Top of INPUT
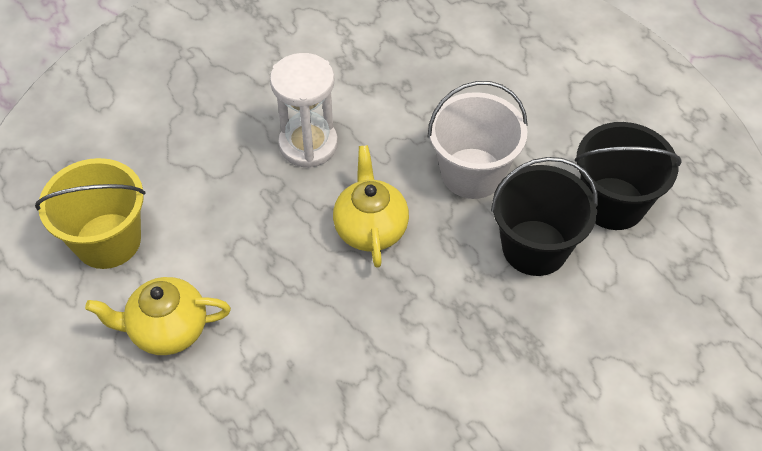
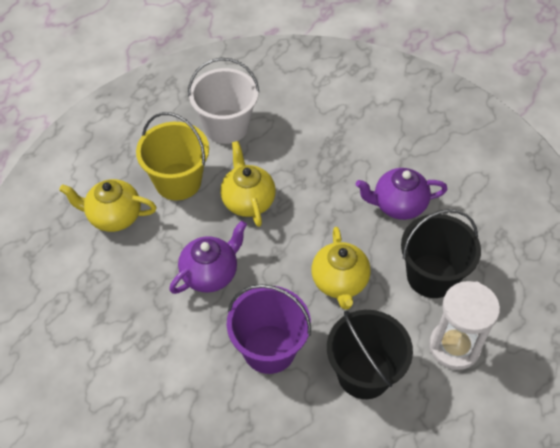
purple bucket: 0 -> 1
purple teapot: 0 -> 2
yellow teapot: 2 -> 3

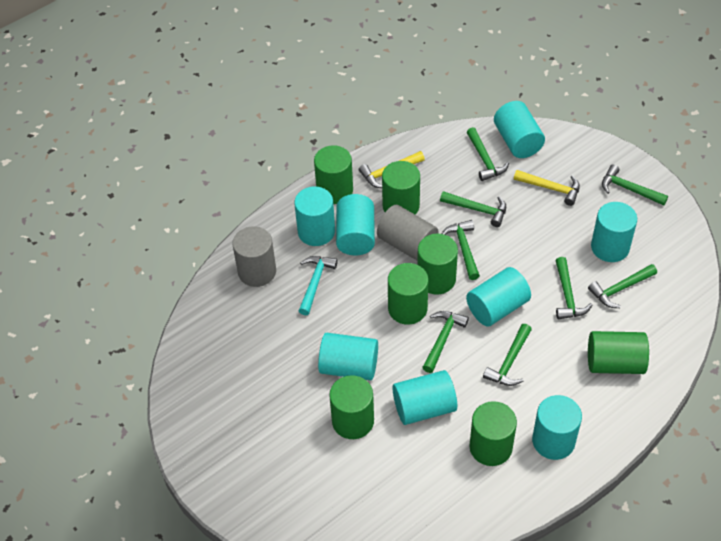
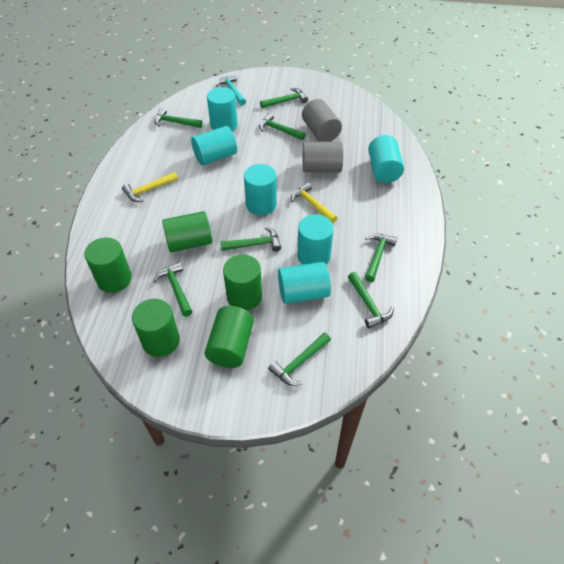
green cylinder: 7 -> 5
turquoise cylinder: 8 -> 6

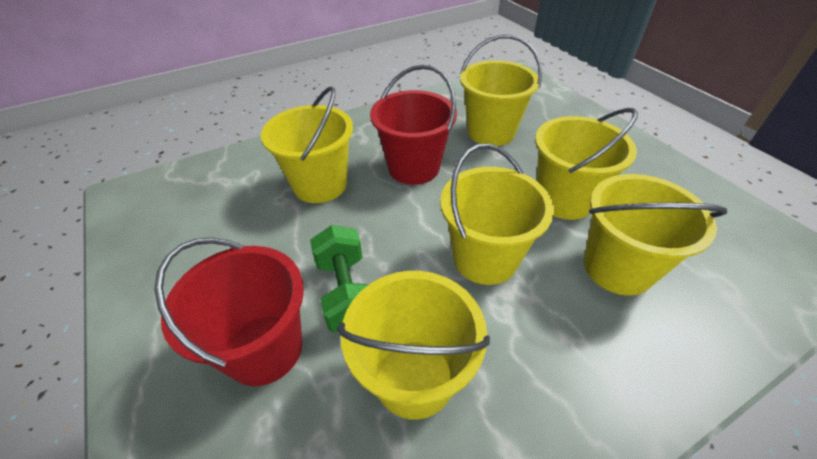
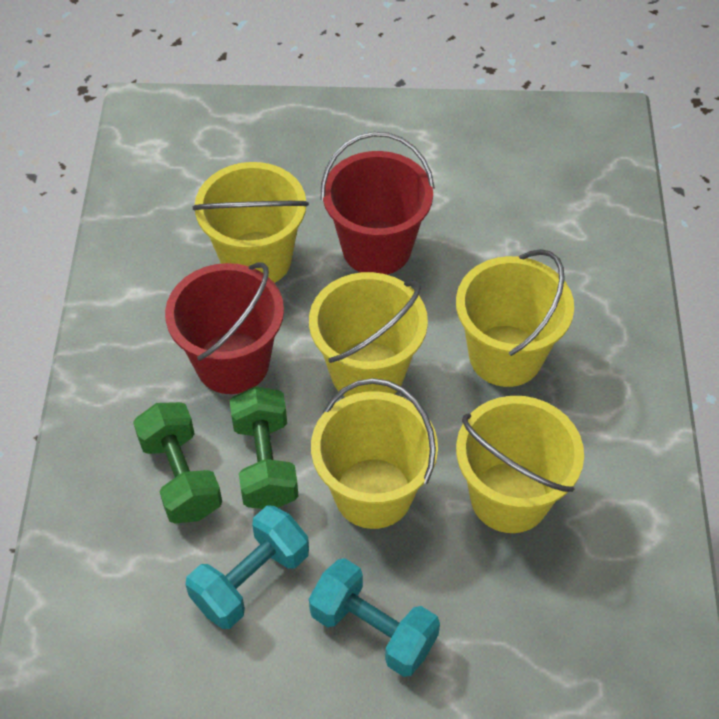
green dumbbell: 1 -> 2
turquoise dumbbell: 0 -> 2
yellow bucket: 6 -> 5

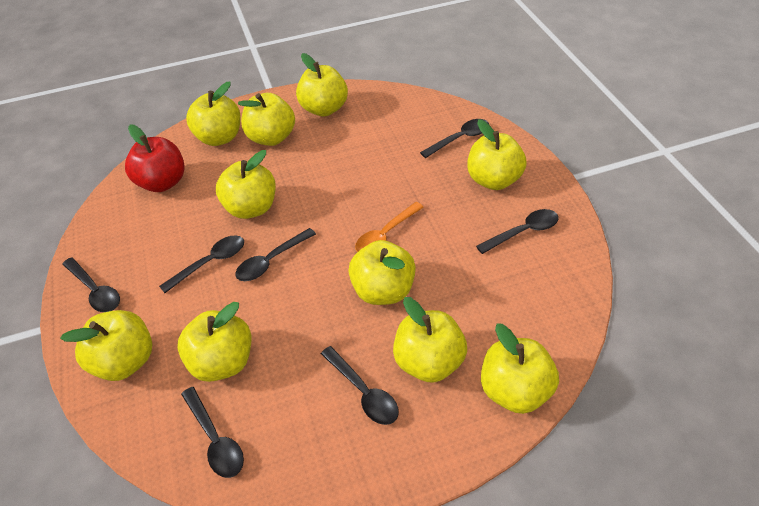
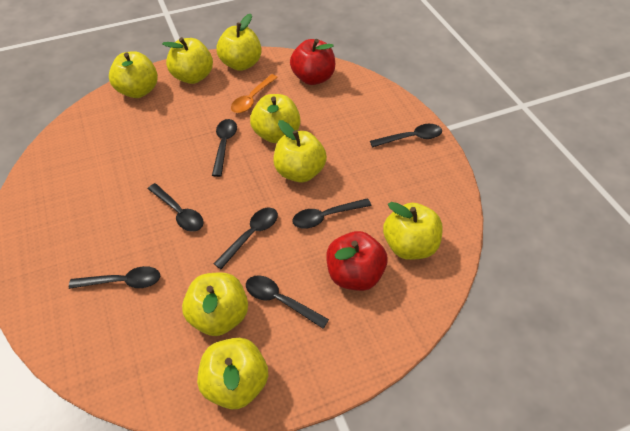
red apple: 1 -> 2
yellow apple: 10 -> 8

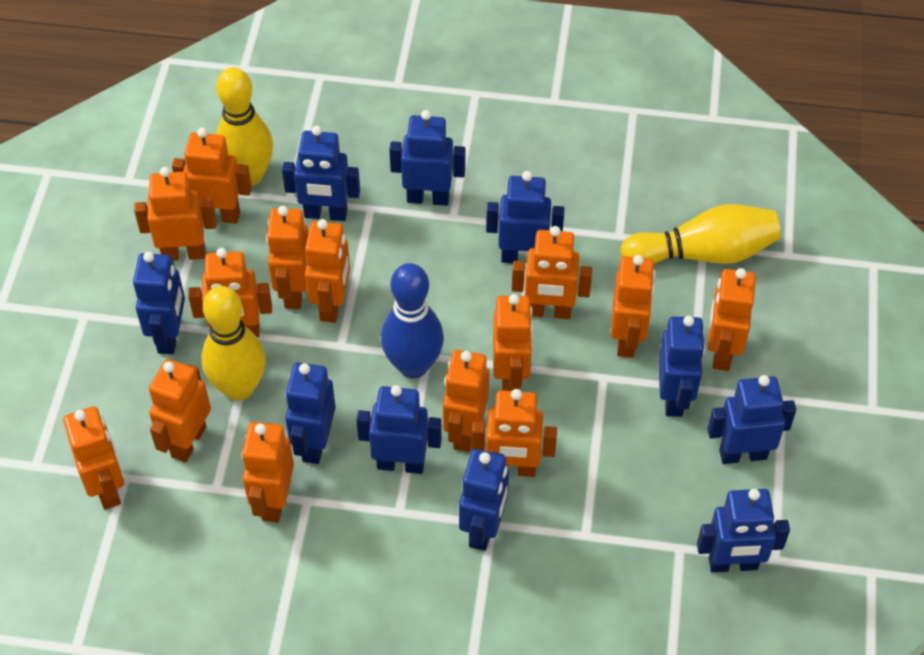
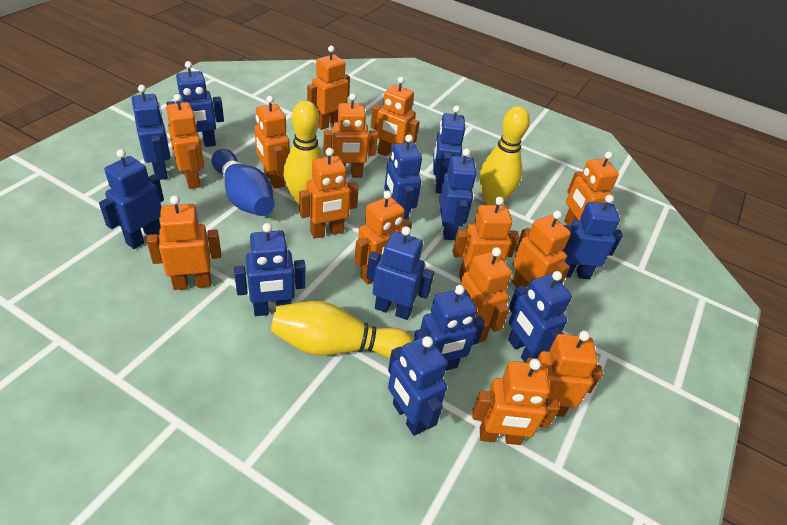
blue robot: 10 -> 12

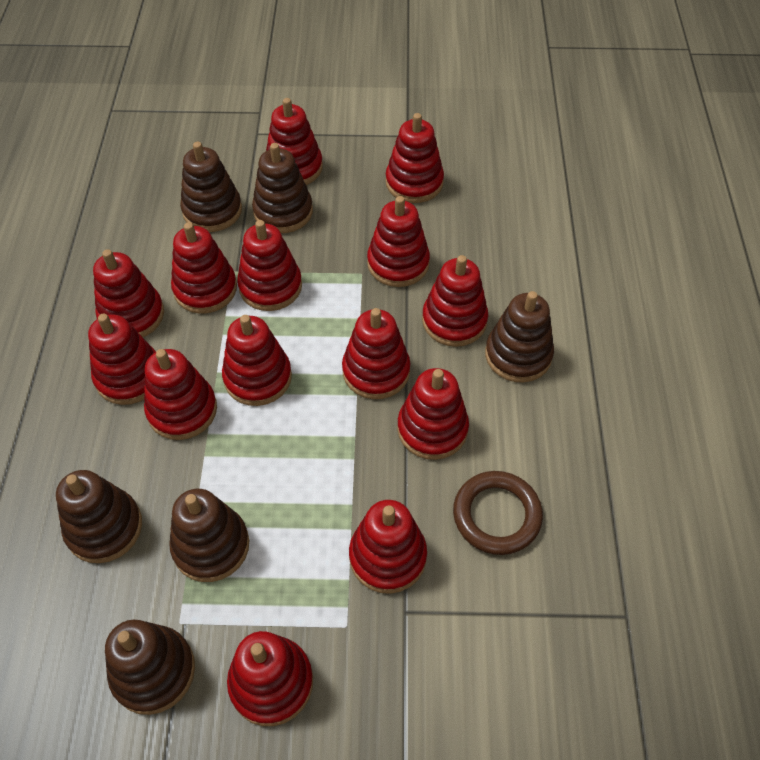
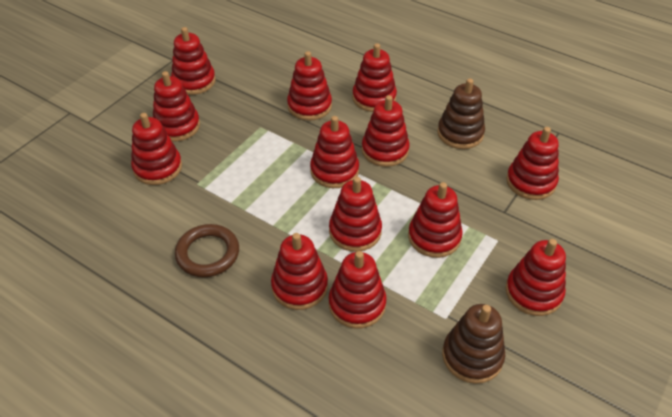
brown stacking toy: 6 -> 2
red stacking toy: 14 -> 13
Bottom of INPUT
## TO-DO ITEM:
Leave out the pictures, and please output only the lines from the line that contains "yellow bucket: 6 -> 5" through the end of the data, both ends included.

## EXERCISE RESPONSE:
yellow bucket: 6 -> 5

red apple: 1 -> 2
yellow apple: 10 -> 8

blue robot: 10 -> 12

brown stacking toy: 6 -> 2
red stacking toy: 14 -> 13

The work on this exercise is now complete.